ASSIGNED TASK: Whatever pictures the entries hold, omit them, and output exactly the lines from the one containing "OLED3 pin VCC: 5V -> 3V3" through the final line.

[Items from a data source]

• • • • • • •

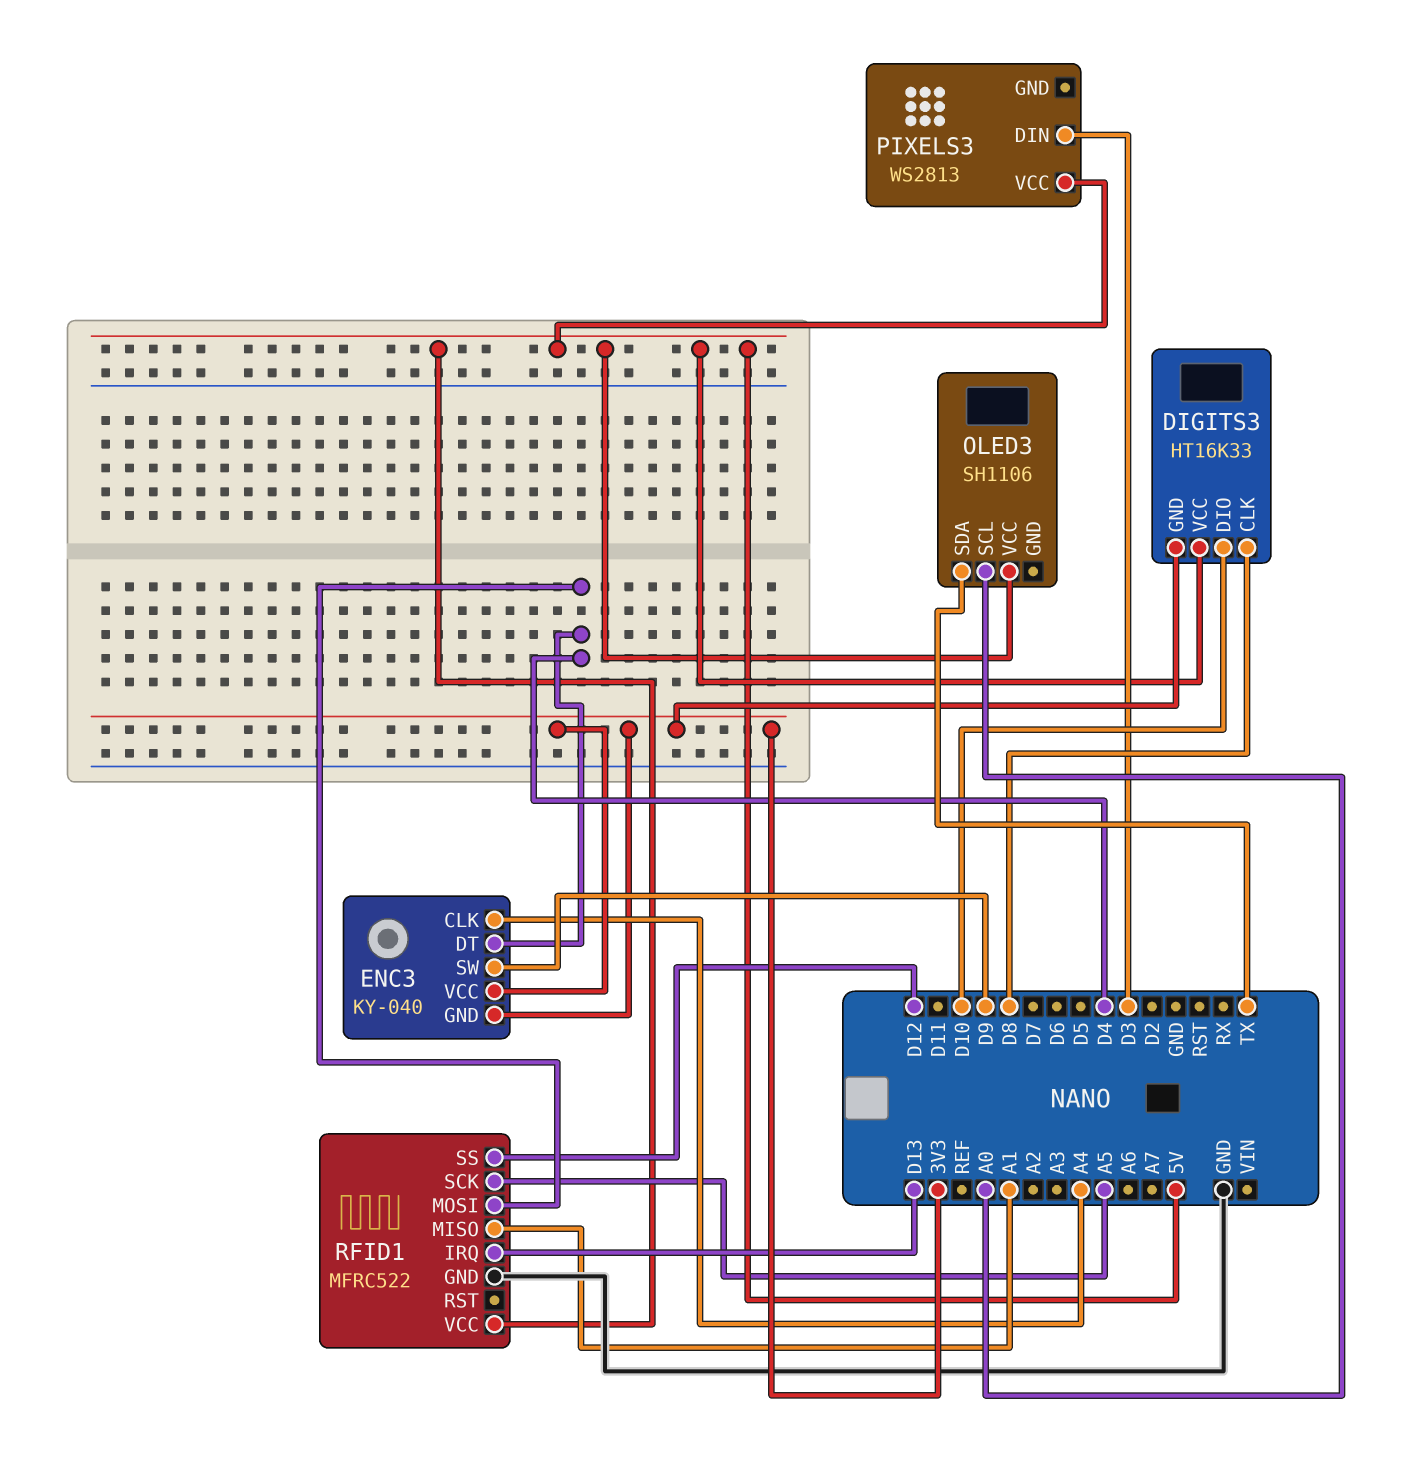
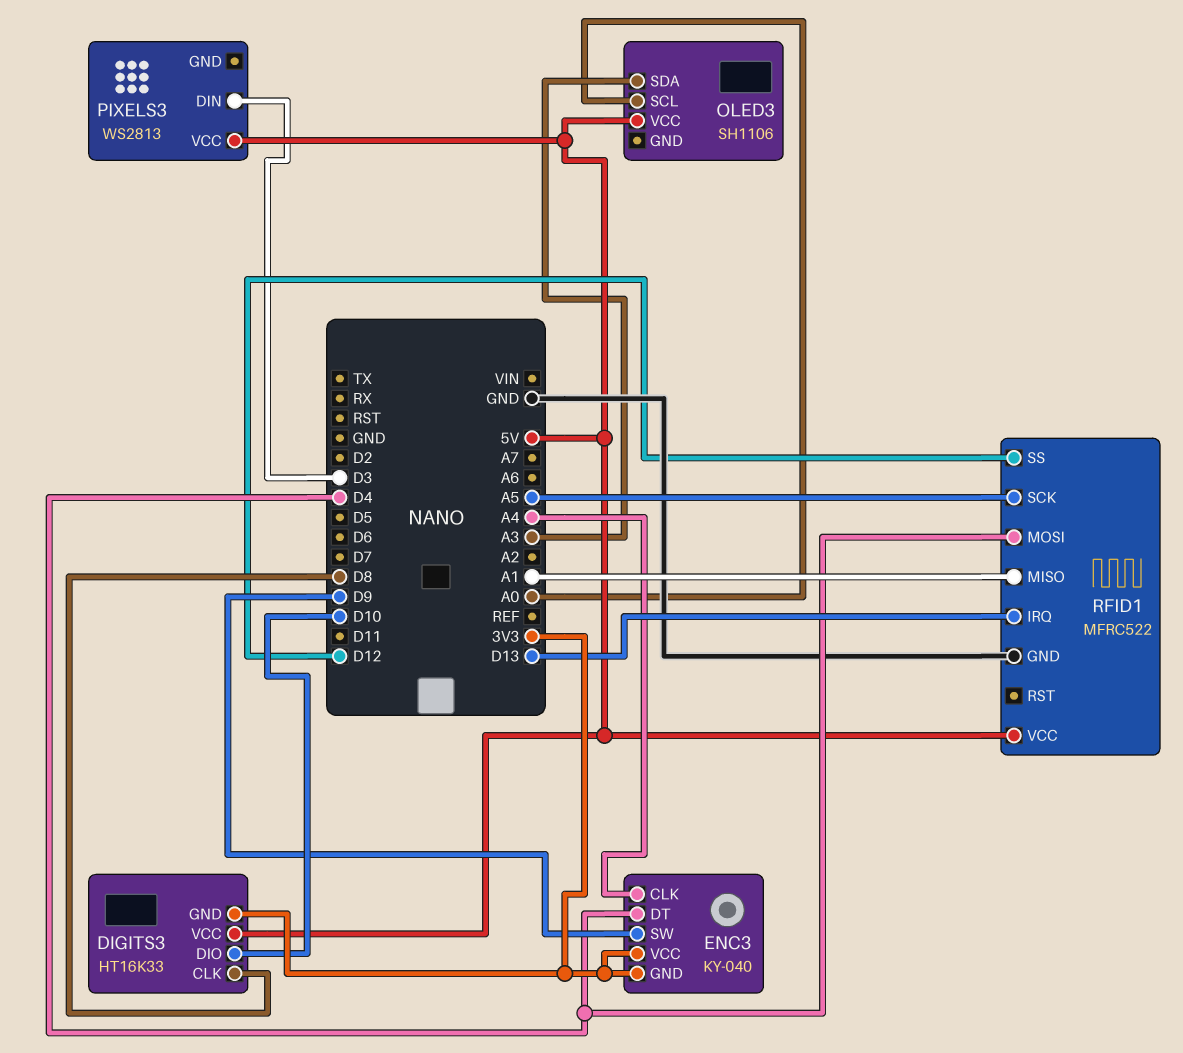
OLED3 pin SDA: TX -> A3

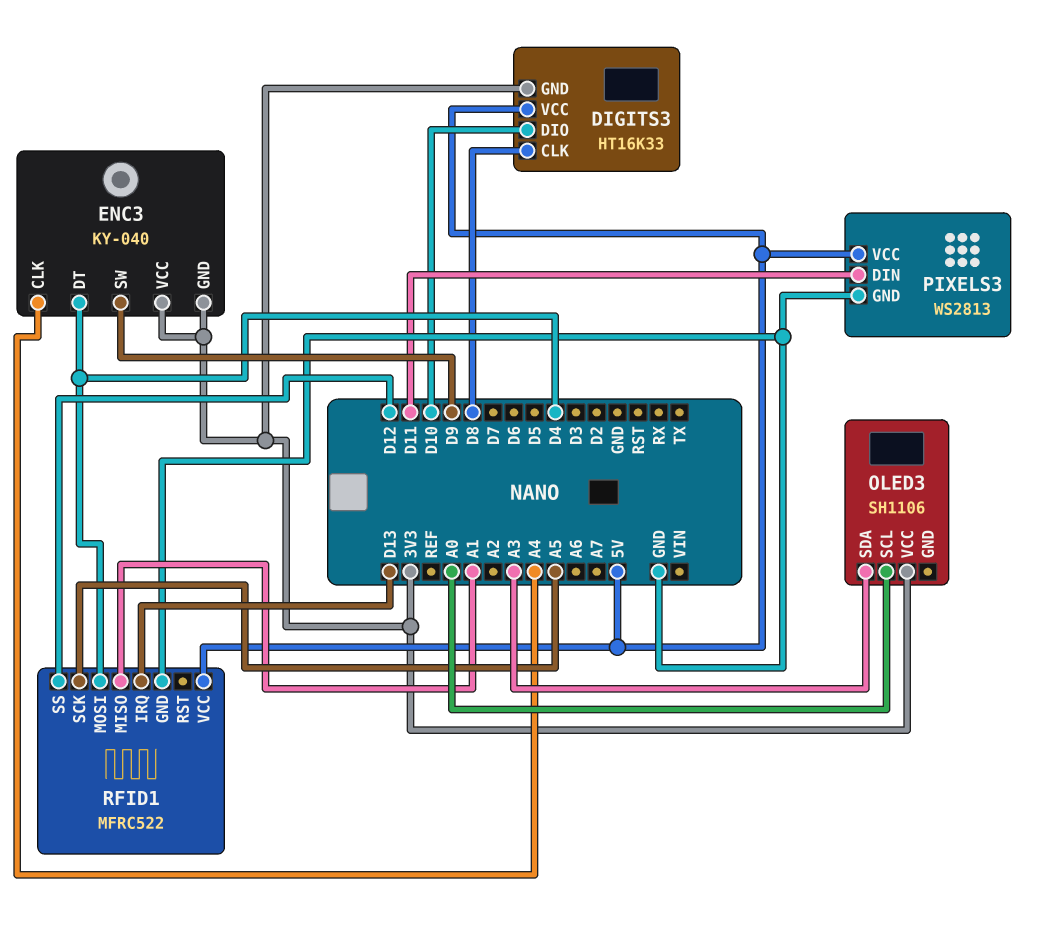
OLED3 pin VCC: 5V -> 3V3
PIXELS3 pin DIN: D3 -> D11
PIXELS3 pin GND: none -> GND

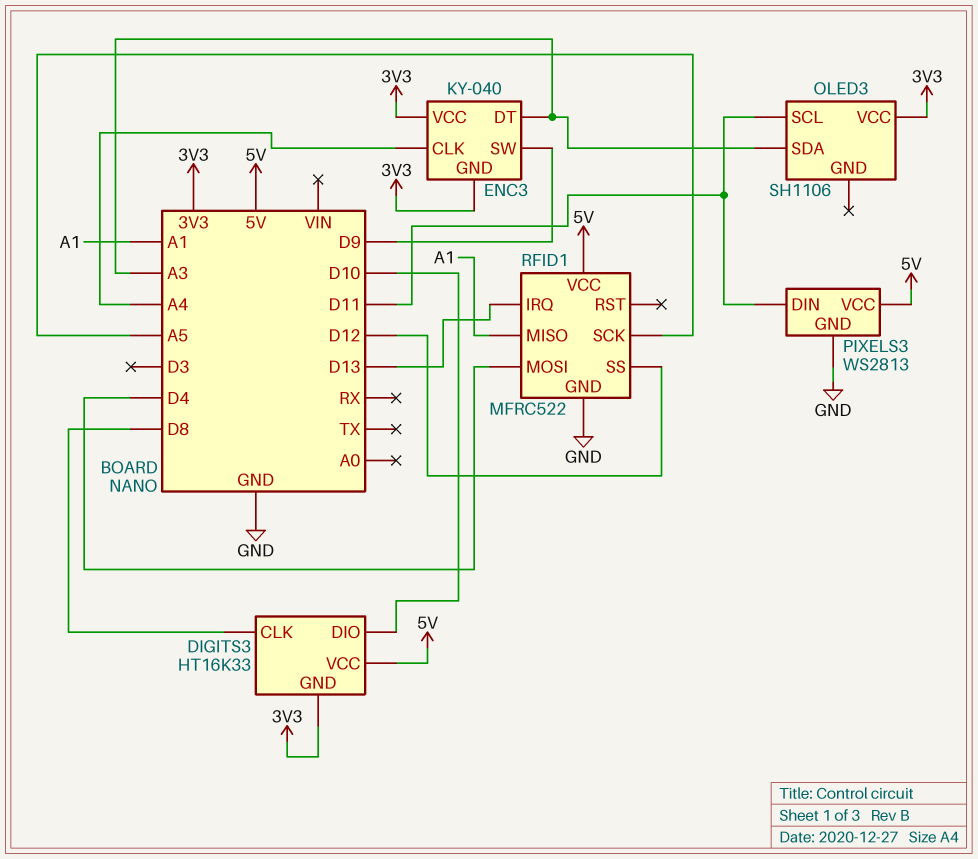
ENC3 pin DT: D4 -> A3
OLED3 pin SCL: A0 -> D11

• • • • • • •

PROBLEM SOLUTION:
OLED3 pin VCC: 5V -> 3V3
PIXELS3 pin DIN: D3 -> D11
PIXELS3 pin GND: none -> GND

ENC3 pin DT: D4 -> A3
OLED3 pin SCL: A0 -> D11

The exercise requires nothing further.